> REQUIREMENT
Once the pictures are set aside, transcribe each line of the listing exactly.

> LISTED ENTRIES
═══

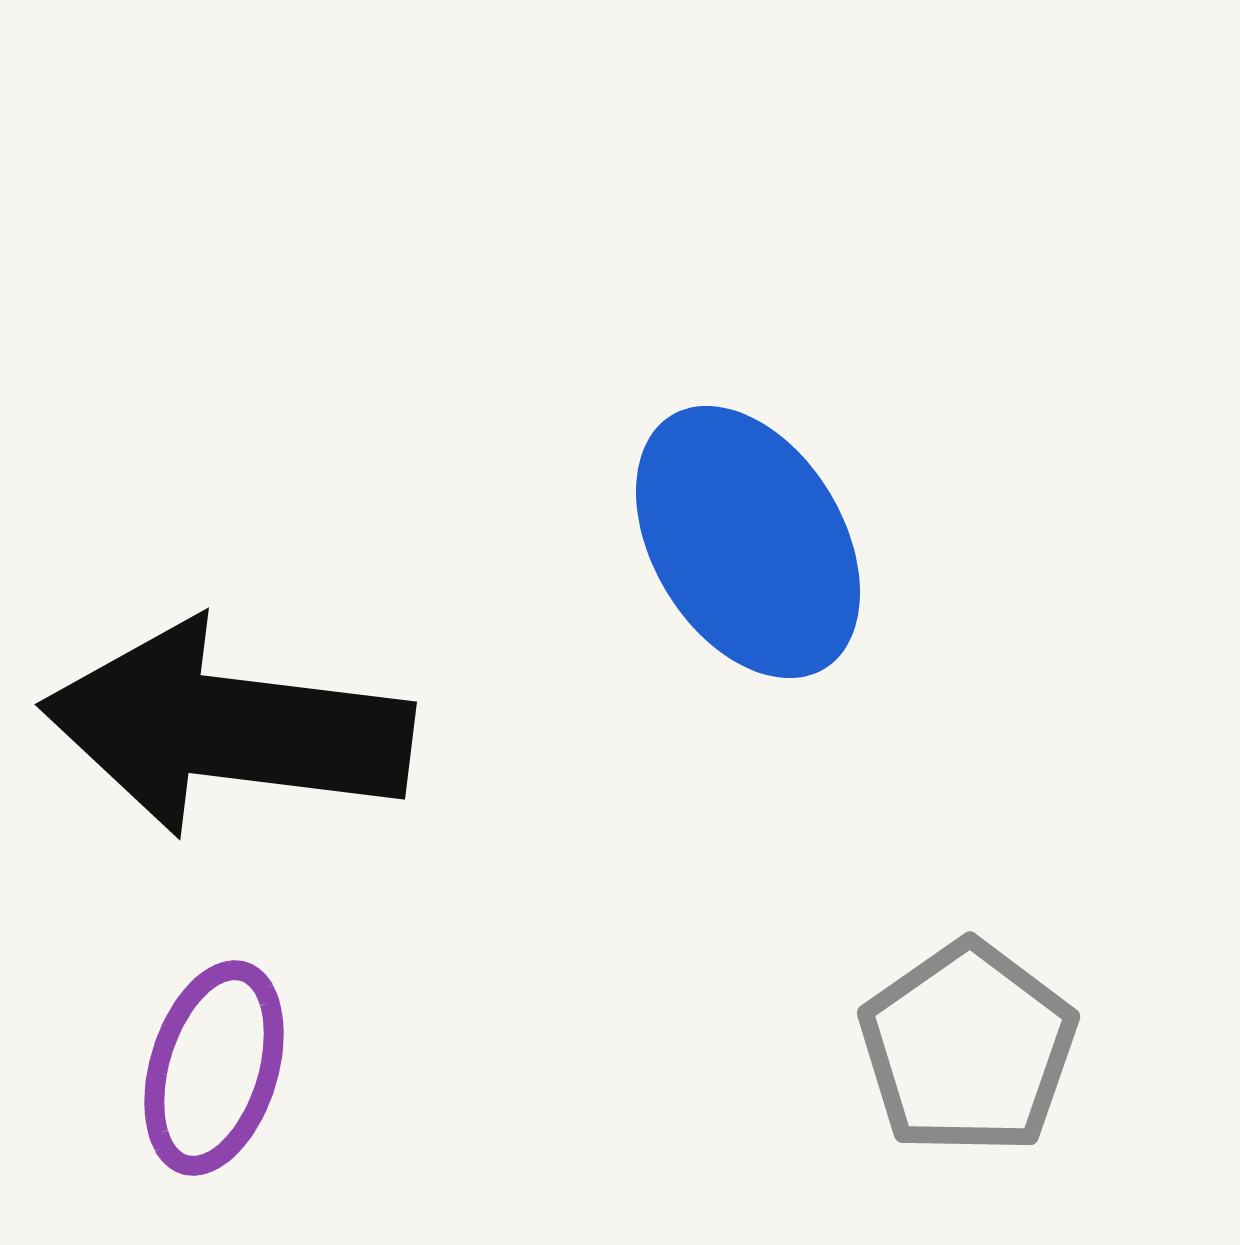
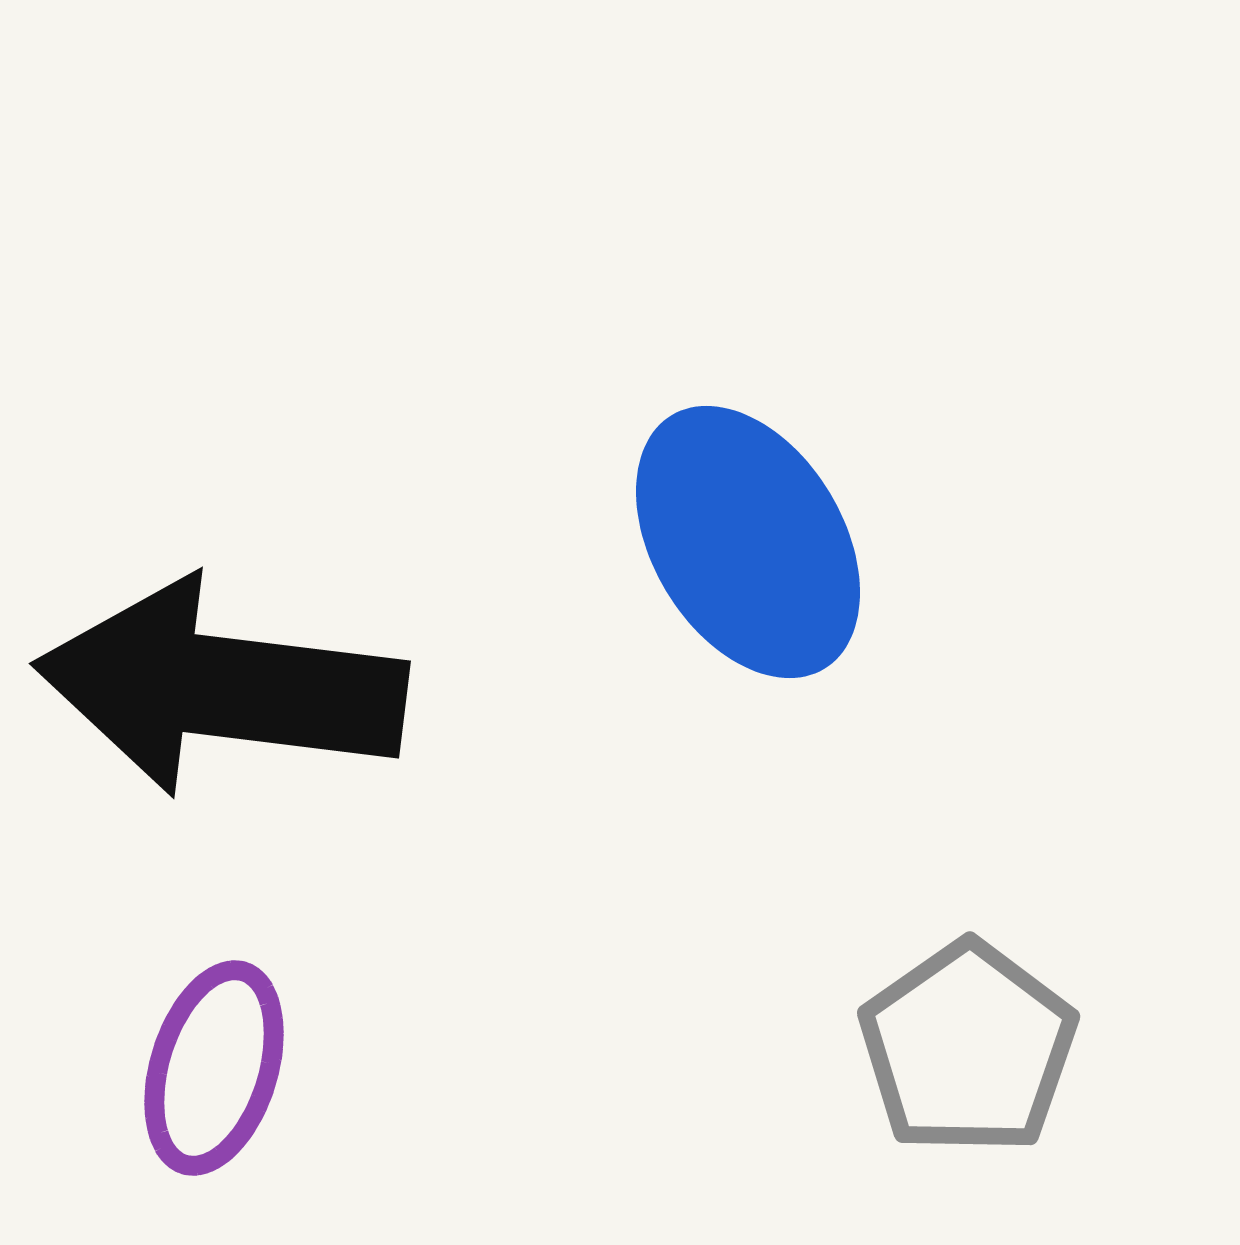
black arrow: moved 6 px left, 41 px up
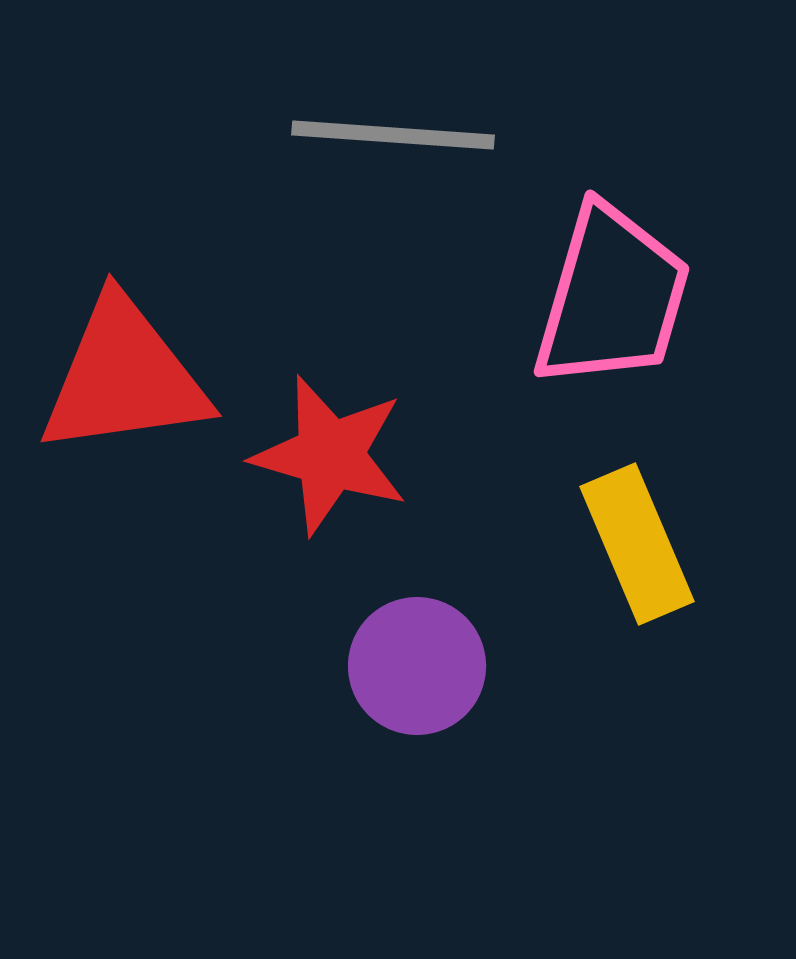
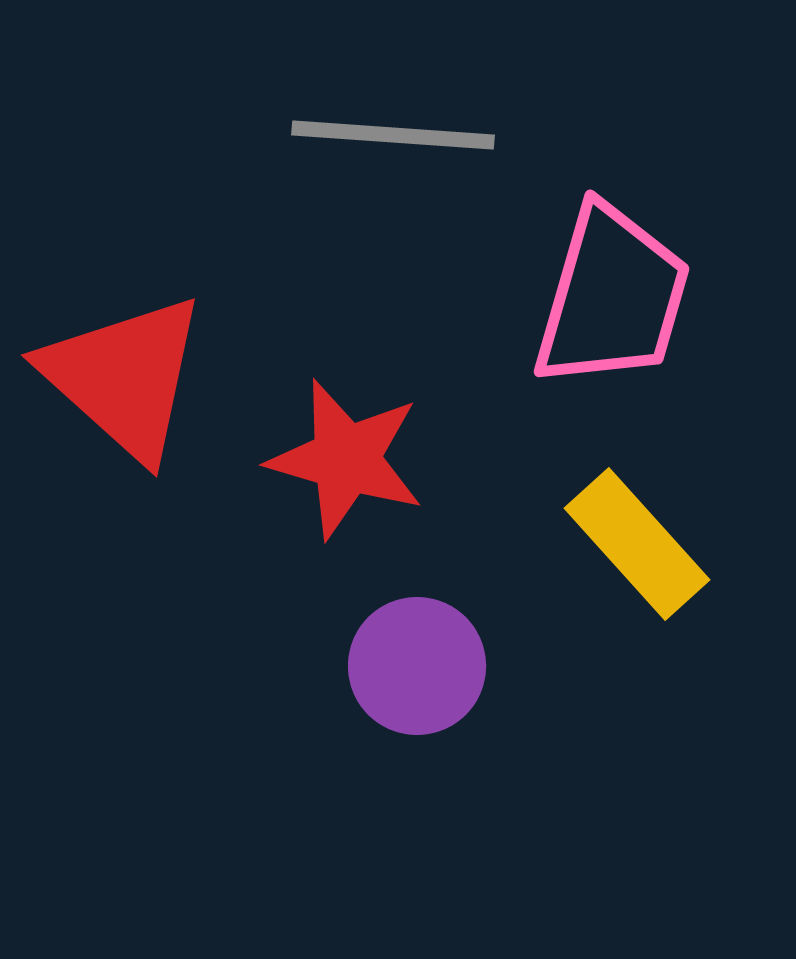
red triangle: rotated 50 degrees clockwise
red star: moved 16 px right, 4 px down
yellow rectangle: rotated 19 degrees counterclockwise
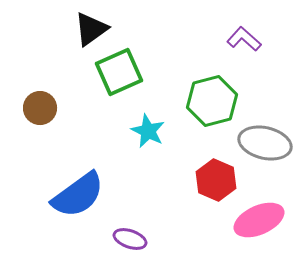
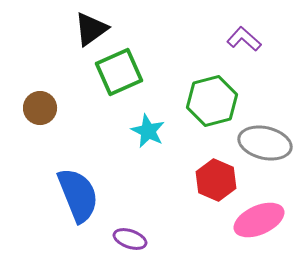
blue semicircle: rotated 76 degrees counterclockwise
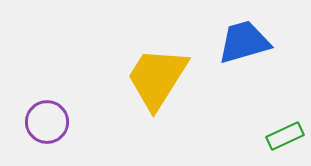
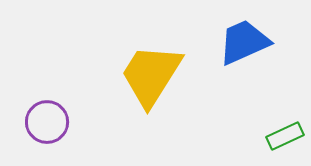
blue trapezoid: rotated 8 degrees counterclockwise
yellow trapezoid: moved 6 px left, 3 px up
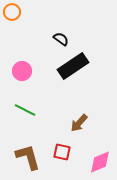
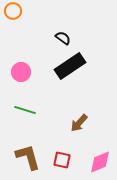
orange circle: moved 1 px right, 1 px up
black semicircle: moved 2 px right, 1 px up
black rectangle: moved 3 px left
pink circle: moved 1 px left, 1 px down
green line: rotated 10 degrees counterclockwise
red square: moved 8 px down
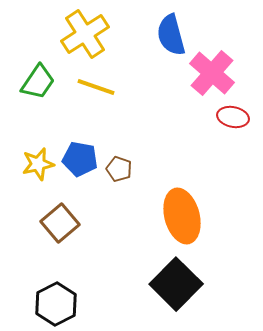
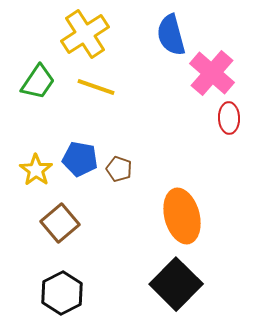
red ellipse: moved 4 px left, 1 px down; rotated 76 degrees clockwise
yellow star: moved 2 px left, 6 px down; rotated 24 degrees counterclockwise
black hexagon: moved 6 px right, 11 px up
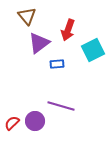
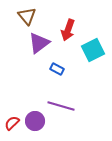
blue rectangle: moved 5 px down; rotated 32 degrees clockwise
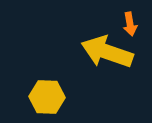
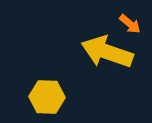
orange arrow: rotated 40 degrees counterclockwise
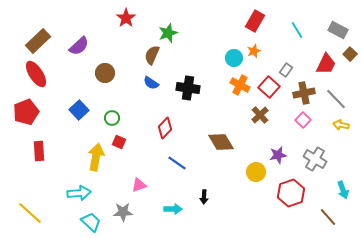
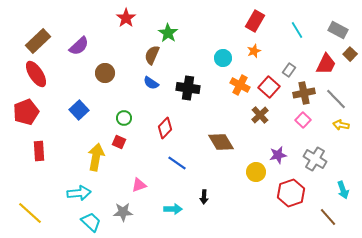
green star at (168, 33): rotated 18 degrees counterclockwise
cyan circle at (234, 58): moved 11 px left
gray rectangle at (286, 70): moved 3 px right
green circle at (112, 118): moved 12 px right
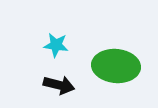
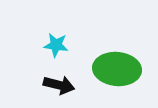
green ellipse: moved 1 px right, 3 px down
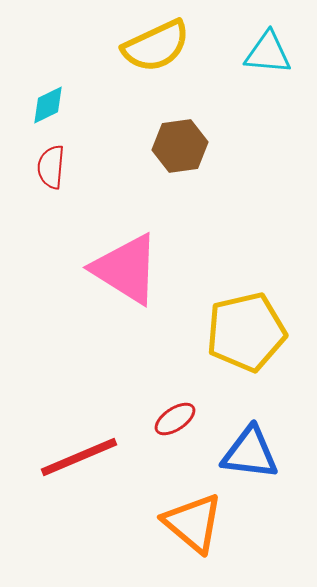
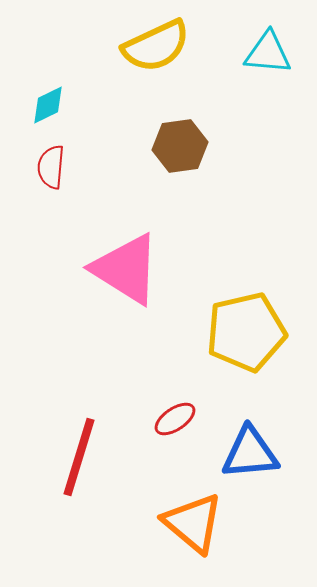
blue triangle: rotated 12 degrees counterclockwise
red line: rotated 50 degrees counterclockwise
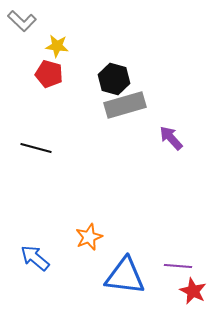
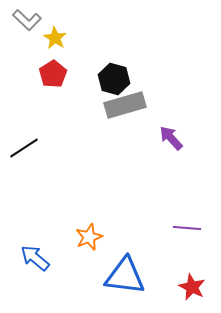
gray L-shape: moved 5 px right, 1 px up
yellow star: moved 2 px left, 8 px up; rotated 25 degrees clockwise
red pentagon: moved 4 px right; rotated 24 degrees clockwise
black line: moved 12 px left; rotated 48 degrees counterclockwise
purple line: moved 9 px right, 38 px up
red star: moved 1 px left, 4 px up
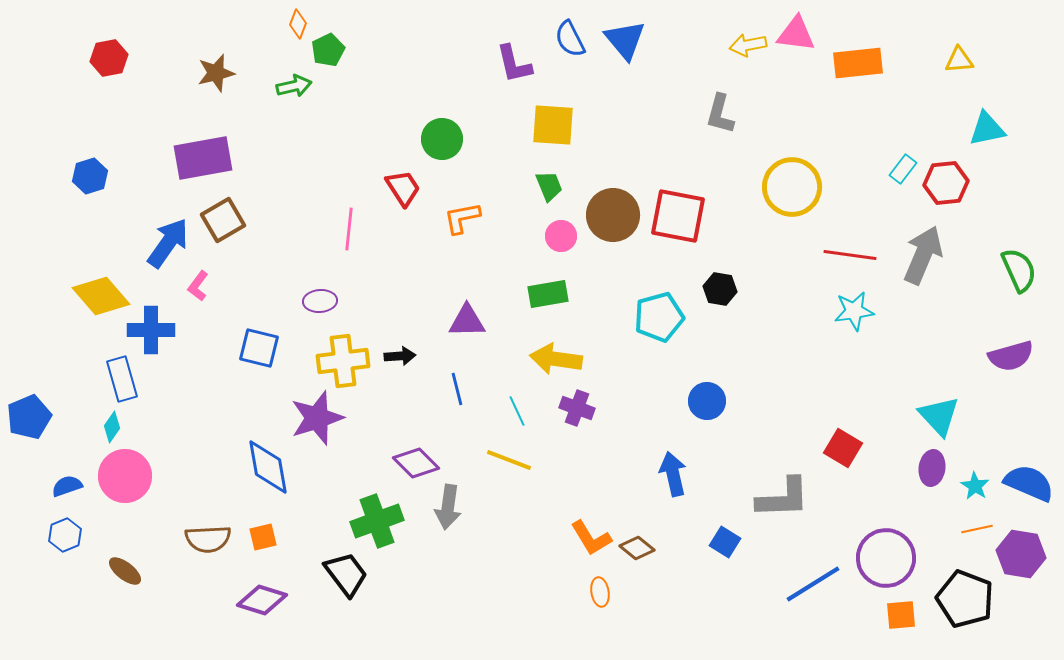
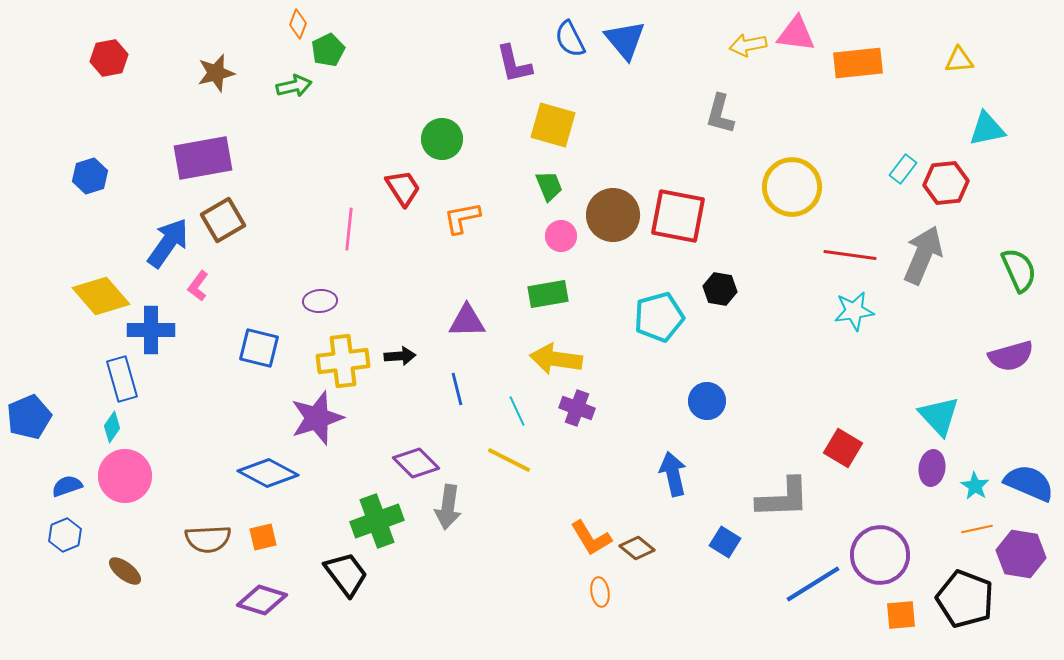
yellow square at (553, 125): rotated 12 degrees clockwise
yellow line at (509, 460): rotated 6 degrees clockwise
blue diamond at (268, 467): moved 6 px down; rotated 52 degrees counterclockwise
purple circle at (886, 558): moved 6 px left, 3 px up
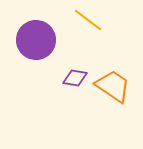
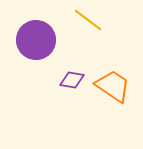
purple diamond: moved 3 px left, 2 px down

═══

> RESULT
black arrow: moved 6 px left, 41 px up
red triangle: rotated 50 degrees clockwise
red star: moved 16 px right, 4 px down
yellow rectangle: rotated 19 degrees counterclockwise
blue semicircle: rotated 76 degrees counterclockwise
blue trapezoid: rotated 8 degrees counterclockwise
yellow trapezoid: moved 6 px left, 3 px up
orange circle: moved 1 px right, 1 px up
black semicircle: moved 2 px right, 1 px up
black rectangle: moved 3 px left
pink circle: moved 1 px left, 1 px down
green line: rotated 10 degrees counterclockwise
red square: moved 8 px down
red ellipse: moved 4 px left, 1 px down; rotated 76 degrees clockwise
yellow star: moved 2 px left, 6 px down; rotated 24 degrees counterclockwise
black hexagon: moved 6 px right, 11 px up
blue rectangle: moved 5 px down; rotated 32 degrees clockwise
orange arrow: rotated 40 degrees counterclockwise
green star at (168, 33): rotated 18 degrees counterclockwise
cyan circle at (234, 58): moved 11 px left
gray rectangle at (286, 70): moved 3 px right
green circle at (112, 118): moved 12 px right
green ellipse: moved 1 px right, 3 px down
blue triangle: rotated 12 degrees counterclockwise
red line: rotated 50 degrees counterclockwise
gray L-shape: moved 5 px right, 1 px up
yellow star: moved 2 px left, 8 px up; rotated 25 degrees clockwise
red pentagon: moved 4 px right; rotated 24 degrees clockwise
black line: moved 12 px left; rotated 48 degrees counterclockwise
purple line: moved 9 px right, 38 px up
red star: moved 1 px left, 4 px up
yellow square at (553, 125): rotated 12 degrees clockwise
yellow line at (509, 460): rotated 6 degrees clockwise
blue diamond at (268, 467): moved 6 px down; rotated 52 degrees counterclockwise
purple circle at (886, 558): moved 6 px left, 3 px up
purple diamond: moved 3 px left, 2 px down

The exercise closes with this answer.